*** Records to use ***

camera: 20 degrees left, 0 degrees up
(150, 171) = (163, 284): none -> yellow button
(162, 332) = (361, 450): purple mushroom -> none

*** End of Records to use ***
*** Records to use ***

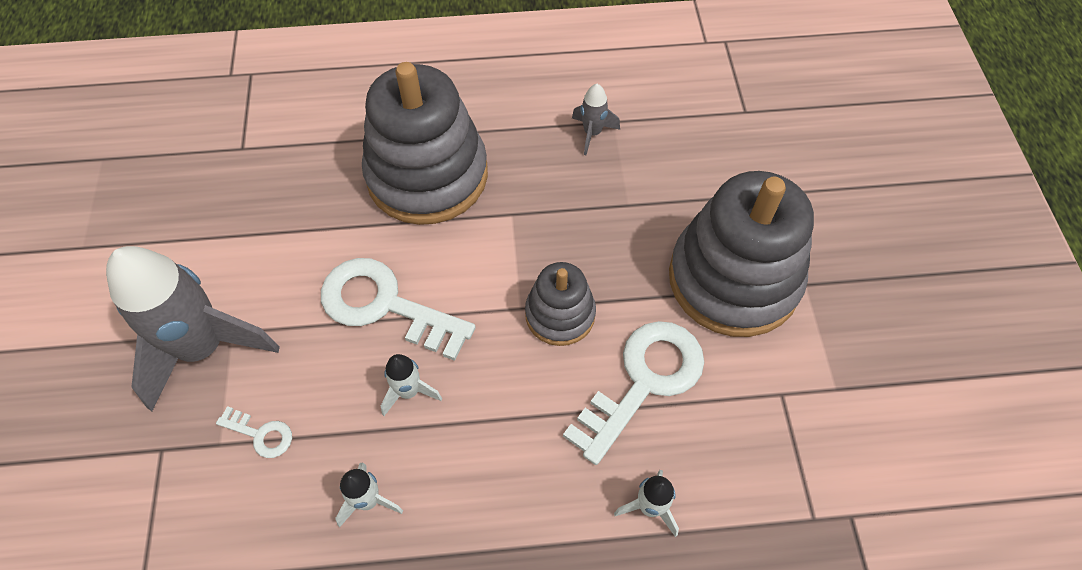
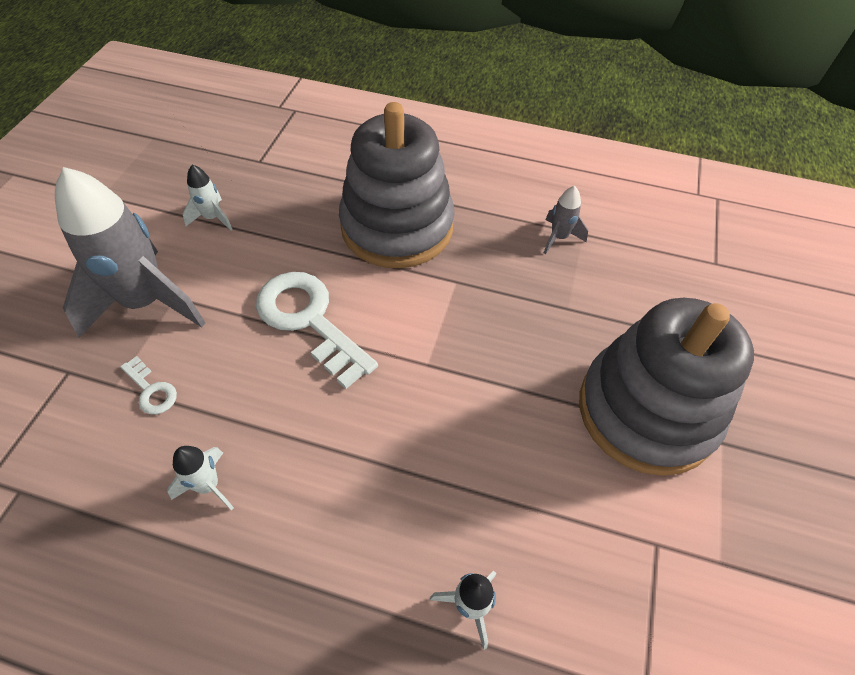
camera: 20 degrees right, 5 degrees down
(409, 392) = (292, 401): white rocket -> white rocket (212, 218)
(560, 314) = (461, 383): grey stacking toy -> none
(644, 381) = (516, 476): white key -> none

*** End of Records to use ***

**Task description:**
Restate word for word the lines in the material above from the one with "(409, 392) = (292, 401): white" to the one with "(644, 381) = (516, 476): white key -> none"; both of those lines count, and nothing else does.

**Reply to the exercise:**
(409, 392) = (292, 401): white rocket -> white rocket (212, 218)
(560, 314) = (461, 383): grey stacking toy -> none
(644, 381) = (516, 476): white key -> none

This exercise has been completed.